[Data extracted from a collection]

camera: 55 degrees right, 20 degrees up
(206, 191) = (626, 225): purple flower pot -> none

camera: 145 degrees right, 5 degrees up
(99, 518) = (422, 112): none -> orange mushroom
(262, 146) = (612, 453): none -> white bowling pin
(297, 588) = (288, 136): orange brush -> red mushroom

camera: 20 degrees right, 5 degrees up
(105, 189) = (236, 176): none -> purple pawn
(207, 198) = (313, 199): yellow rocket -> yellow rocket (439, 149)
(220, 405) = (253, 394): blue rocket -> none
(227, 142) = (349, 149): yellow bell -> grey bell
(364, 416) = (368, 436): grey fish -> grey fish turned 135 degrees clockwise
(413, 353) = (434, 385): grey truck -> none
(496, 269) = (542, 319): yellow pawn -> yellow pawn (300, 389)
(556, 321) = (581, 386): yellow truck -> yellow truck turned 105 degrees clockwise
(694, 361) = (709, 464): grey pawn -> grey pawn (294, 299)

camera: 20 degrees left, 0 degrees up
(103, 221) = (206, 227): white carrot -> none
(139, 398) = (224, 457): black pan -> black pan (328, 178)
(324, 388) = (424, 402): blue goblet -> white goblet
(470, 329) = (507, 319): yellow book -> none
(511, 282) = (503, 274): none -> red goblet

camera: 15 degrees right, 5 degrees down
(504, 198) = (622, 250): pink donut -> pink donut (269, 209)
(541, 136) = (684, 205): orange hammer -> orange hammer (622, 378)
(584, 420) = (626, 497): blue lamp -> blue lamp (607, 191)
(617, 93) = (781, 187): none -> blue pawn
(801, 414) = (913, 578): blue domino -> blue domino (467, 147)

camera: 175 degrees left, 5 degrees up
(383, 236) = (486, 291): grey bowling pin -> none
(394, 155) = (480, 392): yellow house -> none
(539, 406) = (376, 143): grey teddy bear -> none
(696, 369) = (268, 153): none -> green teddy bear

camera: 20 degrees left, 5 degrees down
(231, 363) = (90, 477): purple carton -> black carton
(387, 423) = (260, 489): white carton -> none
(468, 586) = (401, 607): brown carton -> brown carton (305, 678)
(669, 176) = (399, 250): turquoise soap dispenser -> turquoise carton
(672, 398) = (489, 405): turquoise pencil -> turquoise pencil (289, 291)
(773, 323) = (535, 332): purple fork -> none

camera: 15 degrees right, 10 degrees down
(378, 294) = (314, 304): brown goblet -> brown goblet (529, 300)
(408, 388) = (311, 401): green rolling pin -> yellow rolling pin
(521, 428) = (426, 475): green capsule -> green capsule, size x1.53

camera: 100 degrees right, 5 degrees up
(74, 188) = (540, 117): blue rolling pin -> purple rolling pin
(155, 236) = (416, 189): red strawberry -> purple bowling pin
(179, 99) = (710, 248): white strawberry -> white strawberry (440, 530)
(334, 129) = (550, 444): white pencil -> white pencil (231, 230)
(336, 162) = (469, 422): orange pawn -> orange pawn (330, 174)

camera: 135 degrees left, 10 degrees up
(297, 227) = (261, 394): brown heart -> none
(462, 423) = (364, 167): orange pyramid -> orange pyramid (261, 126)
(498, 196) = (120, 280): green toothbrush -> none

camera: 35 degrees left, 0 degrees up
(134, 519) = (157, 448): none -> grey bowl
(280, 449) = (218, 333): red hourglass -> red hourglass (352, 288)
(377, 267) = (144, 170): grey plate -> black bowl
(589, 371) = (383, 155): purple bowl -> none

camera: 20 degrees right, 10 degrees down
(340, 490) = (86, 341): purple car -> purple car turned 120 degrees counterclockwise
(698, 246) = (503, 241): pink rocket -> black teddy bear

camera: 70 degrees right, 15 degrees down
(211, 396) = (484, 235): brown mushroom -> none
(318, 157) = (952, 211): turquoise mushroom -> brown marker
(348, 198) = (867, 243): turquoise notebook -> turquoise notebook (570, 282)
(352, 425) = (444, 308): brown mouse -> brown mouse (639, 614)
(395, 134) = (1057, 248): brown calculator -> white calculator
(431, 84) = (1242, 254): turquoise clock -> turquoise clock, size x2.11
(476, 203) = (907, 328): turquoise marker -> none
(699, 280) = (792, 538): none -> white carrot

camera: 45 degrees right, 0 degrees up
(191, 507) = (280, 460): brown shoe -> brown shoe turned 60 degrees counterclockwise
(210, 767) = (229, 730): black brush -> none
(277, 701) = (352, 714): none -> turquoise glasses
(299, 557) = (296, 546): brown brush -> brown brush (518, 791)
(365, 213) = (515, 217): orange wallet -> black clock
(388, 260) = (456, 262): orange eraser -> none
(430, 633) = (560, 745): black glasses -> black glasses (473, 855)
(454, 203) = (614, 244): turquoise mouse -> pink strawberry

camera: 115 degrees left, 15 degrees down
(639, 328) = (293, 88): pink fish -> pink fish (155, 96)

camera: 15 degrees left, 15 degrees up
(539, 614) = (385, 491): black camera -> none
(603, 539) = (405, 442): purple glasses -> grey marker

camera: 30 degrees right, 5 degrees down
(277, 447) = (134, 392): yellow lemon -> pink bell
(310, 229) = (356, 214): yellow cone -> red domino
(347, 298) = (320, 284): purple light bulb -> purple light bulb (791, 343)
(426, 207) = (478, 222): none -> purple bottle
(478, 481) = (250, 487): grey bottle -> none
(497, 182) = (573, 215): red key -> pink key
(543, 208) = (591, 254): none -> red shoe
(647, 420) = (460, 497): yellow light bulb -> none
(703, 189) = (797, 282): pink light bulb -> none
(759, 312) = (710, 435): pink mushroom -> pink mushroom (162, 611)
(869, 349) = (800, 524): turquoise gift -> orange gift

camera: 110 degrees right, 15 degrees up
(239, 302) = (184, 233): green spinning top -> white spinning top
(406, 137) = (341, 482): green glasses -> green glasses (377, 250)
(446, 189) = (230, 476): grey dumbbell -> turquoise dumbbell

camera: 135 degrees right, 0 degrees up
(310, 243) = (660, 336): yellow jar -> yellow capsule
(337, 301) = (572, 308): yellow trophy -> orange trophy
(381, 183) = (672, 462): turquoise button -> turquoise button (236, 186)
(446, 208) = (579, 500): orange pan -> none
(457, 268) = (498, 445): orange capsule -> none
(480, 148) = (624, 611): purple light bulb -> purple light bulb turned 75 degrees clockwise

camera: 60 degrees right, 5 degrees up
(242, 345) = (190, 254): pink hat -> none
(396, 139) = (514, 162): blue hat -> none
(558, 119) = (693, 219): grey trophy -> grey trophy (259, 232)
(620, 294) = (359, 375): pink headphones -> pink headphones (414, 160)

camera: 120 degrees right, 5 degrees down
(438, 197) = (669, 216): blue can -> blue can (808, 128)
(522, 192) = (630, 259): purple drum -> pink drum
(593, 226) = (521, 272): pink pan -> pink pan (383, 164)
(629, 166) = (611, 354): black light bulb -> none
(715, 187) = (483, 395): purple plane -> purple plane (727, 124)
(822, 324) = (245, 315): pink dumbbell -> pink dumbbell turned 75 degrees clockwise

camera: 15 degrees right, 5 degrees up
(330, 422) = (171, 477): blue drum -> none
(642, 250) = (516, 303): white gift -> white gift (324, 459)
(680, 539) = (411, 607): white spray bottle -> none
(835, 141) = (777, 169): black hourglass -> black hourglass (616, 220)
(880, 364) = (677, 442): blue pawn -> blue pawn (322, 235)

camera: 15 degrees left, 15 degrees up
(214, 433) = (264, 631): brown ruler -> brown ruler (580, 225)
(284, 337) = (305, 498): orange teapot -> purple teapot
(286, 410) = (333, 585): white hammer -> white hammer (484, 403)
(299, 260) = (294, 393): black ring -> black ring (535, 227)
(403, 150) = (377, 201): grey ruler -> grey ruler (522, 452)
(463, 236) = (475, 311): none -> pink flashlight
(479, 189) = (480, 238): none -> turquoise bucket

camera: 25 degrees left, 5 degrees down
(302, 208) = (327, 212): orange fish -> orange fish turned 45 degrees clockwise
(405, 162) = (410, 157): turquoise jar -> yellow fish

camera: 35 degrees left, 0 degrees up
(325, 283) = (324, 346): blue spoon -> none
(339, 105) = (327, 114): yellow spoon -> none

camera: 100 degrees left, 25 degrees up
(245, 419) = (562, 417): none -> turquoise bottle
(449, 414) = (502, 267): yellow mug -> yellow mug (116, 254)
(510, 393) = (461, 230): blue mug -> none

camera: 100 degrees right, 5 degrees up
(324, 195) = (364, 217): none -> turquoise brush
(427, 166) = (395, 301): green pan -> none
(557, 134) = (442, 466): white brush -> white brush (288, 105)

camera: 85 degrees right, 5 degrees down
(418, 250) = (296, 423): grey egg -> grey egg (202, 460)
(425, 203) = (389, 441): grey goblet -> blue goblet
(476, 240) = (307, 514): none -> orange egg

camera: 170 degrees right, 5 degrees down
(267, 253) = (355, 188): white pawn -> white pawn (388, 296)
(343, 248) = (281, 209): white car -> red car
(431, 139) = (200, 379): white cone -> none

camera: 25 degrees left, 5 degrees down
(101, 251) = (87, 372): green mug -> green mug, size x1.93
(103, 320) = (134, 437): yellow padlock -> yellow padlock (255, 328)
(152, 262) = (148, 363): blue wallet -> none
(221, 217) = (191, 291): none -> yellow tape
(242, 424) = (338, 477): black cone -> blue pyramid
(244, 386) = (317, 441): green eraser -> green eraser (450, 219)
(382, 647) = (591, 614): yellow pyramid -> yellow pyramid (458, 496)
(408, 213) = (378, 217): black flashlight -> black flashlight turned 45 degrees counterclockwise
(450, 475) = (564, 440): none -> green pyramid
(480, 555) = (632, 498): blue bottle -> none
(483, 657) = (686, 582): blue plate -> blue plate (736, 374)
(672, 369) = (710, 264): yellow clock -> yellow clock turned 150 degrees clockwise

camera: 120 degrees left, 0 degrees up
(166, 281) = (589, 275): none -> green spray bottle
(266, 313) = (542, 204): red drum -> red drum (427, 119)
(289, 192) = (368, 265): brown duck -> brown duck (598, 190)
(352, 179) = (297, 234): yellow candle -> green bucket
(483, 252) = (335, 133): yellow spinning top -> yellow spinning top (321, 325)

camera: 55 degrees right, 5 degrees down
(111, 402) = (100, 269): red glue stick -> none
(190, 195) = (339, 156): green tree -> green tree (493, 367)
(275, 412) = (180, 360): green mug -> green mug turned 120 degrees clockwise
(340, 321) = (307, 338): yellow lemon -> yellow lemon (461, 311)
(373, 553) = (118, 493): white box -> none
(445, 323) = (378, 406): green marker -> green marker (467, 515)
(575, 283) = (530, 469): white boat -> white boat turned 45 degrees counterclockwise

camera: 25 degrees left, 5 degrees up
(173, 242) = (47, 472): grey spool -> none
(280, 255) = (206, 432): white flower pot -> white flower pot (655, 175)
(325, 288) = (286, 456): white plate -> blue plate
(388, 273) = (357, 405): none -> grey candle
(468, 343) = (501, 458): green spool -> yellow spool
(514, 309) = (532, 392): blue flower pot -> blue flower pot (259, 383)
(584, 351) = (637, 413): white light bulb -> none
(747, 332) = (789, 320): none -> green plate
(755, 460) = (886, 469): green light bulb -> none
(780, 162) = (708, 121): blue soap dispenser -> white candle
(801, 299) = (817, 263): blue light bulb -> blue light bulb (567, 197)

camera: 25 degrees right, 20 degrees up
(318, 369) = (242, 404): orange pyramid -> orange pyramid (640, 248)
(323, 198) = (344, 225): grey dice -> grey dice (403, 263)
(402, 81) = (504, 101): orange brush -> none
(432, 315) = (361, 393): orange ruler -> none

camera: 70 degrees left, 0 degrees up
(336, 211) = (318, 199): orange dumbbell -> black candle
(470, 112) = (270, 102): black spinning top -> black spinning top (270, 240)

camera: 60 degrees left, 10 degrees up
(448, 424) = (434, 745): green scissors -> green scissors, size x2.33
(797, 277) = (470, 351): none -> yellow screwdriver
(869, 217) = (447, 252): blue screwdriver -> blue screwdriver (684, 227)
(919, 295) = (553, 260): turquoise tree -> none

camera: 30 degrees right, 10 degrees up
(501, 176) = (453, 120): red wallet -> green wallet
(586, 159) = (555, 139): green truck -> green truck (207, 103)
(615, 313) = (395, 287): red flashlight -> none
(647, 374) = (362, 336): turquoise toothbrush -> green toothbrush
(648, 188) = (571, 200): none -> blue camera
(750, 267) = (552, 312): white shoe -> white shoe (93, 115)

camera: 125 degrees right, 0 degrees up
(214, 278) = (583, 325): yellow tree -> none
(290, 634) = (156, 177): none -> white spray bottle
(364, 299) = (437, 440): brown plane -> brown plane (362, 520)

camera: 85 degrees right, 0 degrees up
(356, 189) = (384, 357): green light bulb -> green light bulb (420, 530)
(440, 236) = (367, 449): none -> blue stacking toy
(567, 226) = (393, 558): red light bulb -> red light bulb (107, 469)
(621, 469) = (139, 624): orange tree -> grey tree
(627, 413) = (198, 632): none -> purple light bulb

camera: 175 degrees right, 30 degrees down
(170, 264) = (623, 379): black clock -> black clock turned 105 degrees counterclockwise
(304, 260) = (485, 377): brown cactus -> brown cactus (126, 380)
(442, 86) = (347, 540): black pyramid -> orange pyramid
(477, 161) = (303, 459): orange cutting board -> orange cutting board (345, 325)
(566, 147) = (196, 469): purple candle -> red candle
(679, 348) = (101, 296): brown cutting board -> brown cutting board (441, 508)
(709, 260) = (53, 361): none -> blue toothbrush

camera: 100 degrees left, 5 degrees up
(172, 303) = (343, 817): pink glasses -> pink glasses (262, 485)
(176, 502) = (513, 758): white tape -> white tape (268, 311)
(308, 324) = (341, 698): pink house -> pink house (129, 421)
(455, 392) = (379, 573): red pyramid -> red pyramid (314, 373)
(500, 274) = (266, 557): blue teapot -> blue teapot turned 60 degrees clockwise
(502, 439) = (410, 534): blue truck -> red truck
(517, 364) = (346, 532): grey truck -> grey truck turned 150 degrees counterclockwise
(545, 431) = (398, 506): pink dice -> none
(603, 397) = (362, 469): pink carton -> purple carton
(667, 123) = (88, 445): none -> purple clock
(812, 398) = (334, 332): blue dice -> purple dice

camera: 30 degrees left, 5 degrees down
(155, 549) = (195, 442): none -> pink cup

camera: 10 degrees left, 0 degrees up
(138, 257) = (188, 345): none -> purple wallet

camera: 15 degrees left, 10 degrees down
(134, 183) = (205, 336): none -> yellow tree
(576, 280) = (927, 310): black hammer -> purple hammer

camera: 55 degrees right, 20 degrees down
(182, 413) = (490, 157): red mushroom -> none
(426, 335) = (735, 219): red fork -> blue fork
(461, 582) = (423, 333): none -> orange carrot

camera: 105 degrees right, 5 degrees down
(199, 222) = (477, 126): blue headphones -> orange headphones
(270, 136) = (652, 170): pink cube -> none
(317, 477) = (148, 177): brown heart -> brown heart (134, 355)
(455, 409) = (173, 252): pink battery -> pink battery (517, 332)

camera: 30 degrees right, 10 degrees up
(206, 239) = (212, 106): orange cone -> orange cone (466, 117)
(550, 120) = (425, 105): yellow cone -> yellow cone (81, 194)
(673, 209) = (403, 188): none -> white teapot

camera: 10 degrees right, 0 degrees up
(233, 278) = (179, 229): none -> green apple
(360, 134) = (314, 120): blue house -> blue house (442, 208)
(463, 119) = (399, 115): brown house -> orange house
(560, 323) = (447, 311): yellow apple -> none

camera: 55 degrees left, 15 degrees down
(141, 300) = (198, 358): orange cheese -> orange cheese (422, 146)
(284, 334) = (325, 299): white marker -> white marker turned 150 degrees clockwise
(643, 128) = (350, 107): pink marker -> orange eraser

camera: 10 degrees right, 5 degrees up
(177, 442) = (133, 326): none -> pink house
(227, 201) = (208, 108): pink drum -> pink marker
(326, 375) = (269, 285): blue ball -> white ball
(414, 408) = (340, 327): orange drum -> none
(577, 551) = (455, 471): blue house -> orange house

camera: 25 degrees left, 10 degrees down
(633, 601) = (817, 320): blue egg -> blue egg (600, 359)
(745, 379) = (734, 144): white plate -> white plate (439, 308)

#### [What you will do]
Going through the records above, state how many lines include the word "rocket", and give no other text.

#### [Problem solution]
3